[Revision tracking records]

..............................

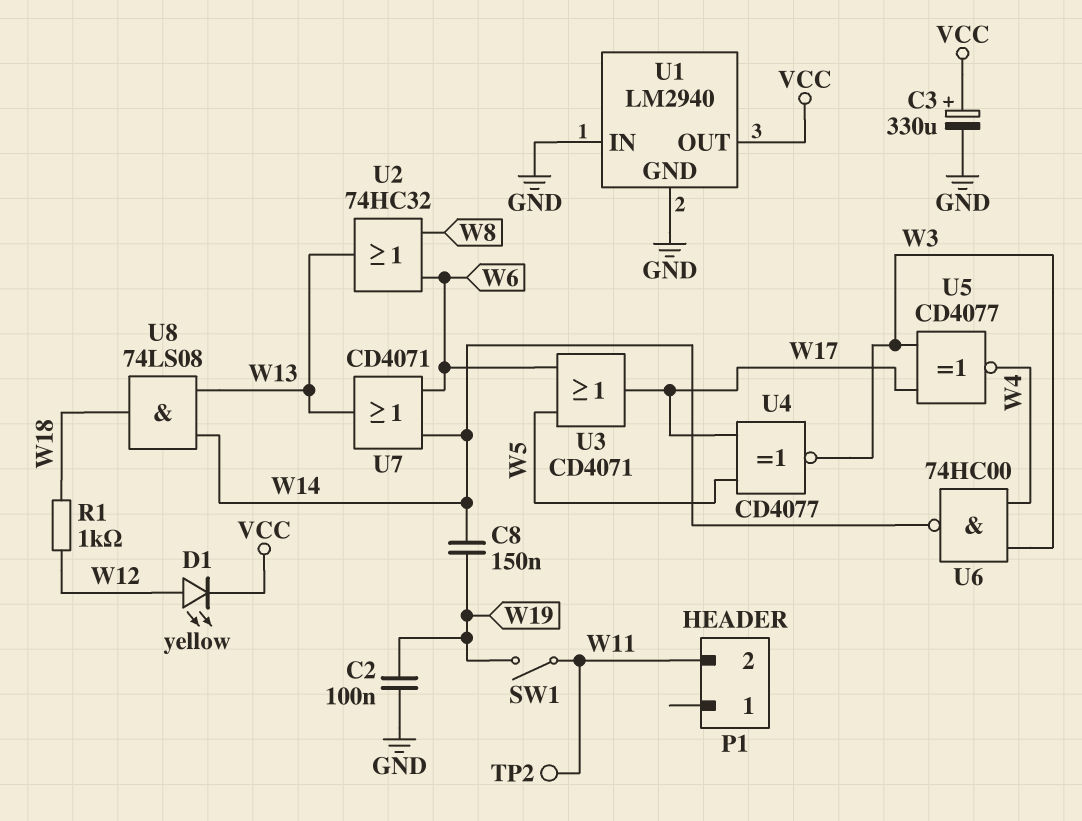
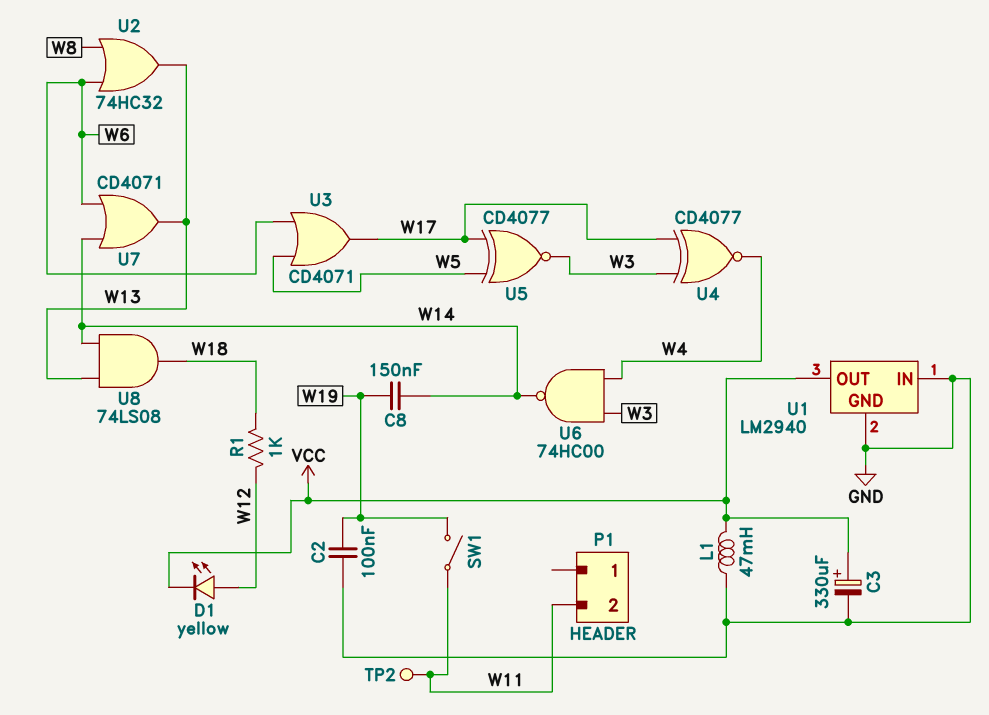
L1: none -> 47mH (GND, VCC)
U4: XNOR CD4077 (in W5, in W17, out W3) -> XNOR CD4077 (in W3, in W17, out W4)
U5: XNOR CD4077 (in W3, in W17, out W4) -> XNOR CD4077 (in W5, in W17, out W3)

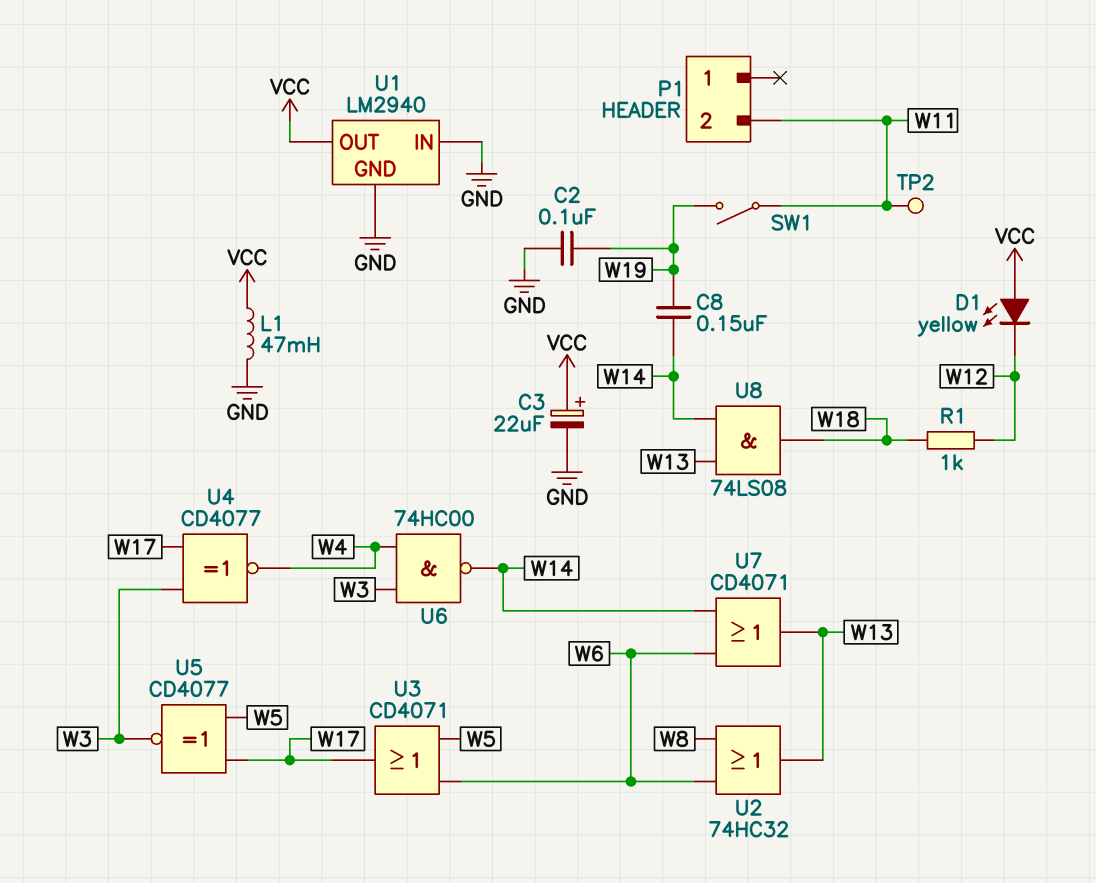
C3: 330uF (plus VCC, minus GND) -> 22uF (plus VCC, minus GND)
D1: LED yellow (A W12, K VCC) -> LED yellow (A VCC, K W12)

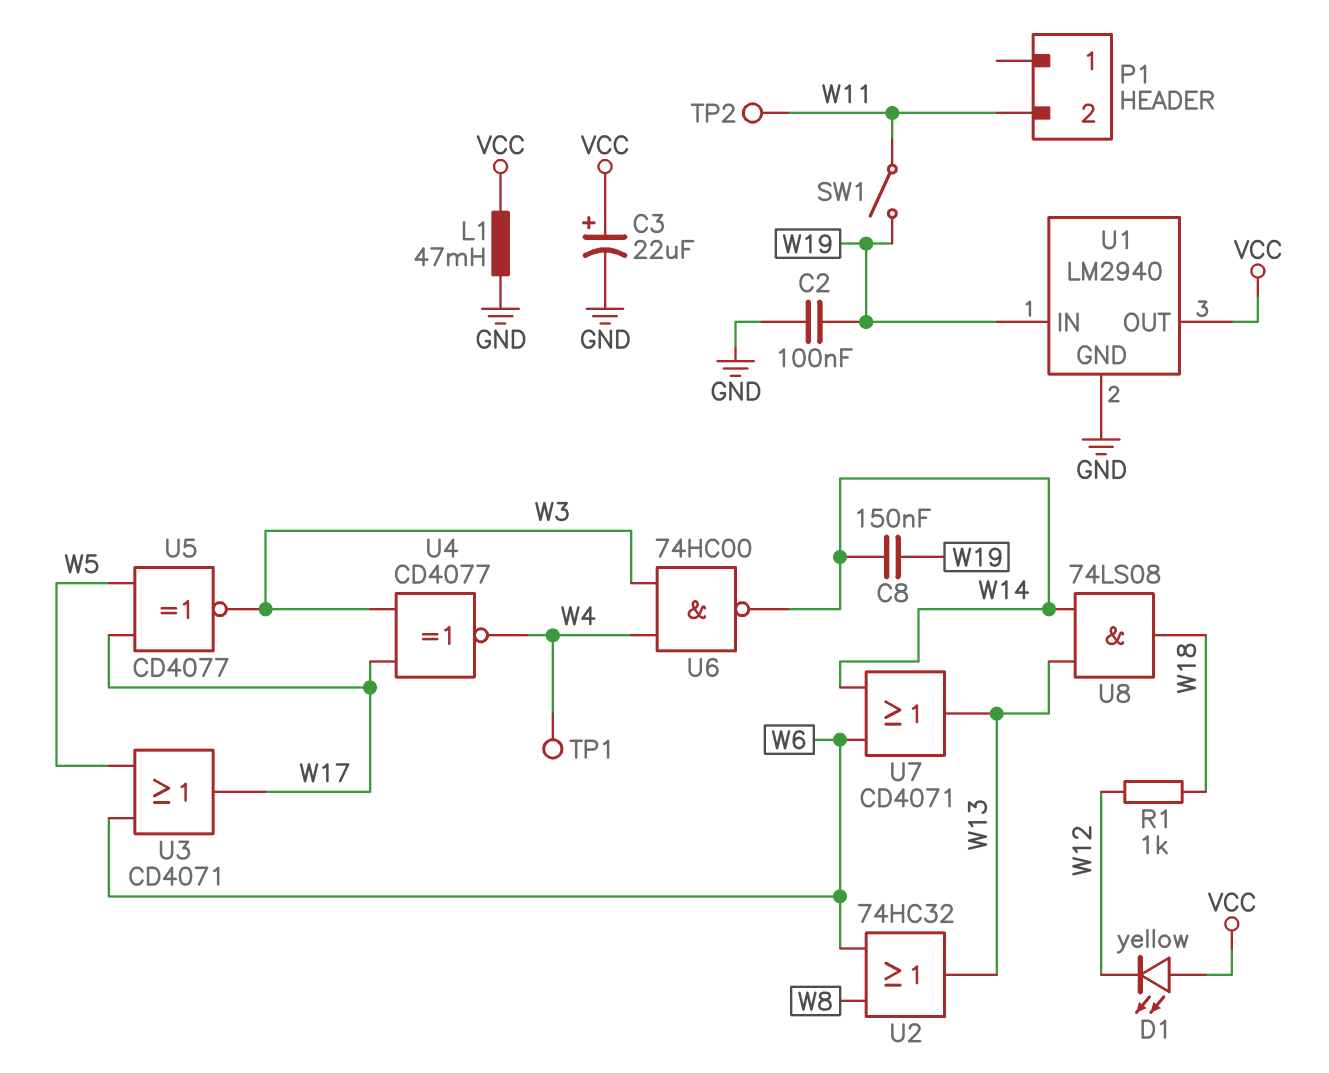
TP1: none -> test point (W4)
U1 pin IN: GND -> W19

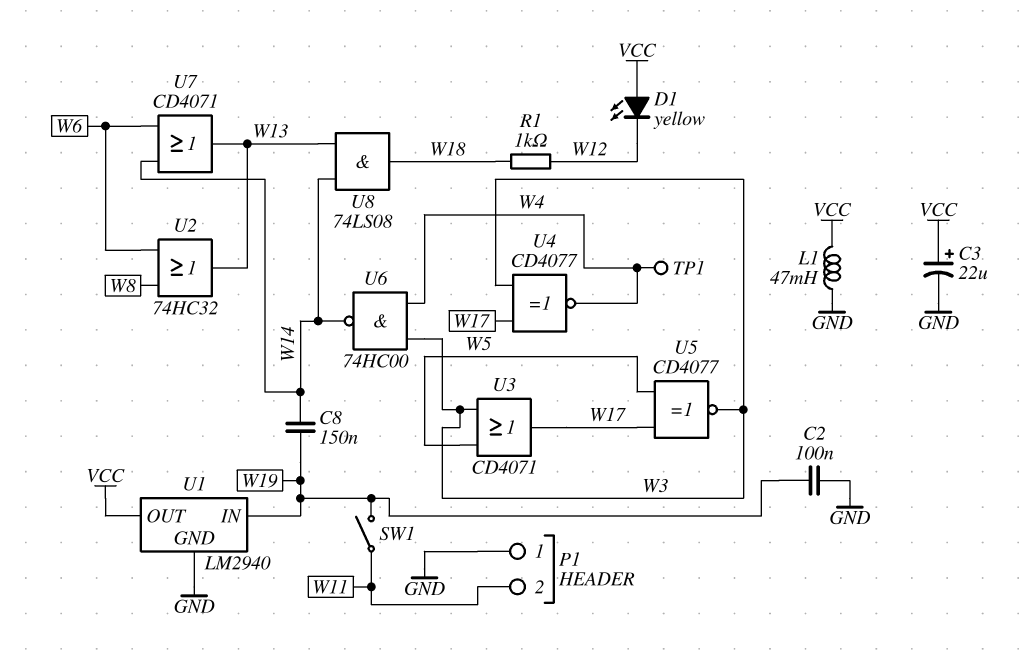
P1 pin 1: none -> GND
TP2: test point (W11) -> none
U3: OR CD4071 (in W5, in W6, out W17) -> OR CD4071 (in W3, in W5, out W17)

..............................

• [What you are asked to do]:
From the entries above, tally the lines that contain the string "XNOR". Report the total and nothing more.

• [Finished exercise]:
2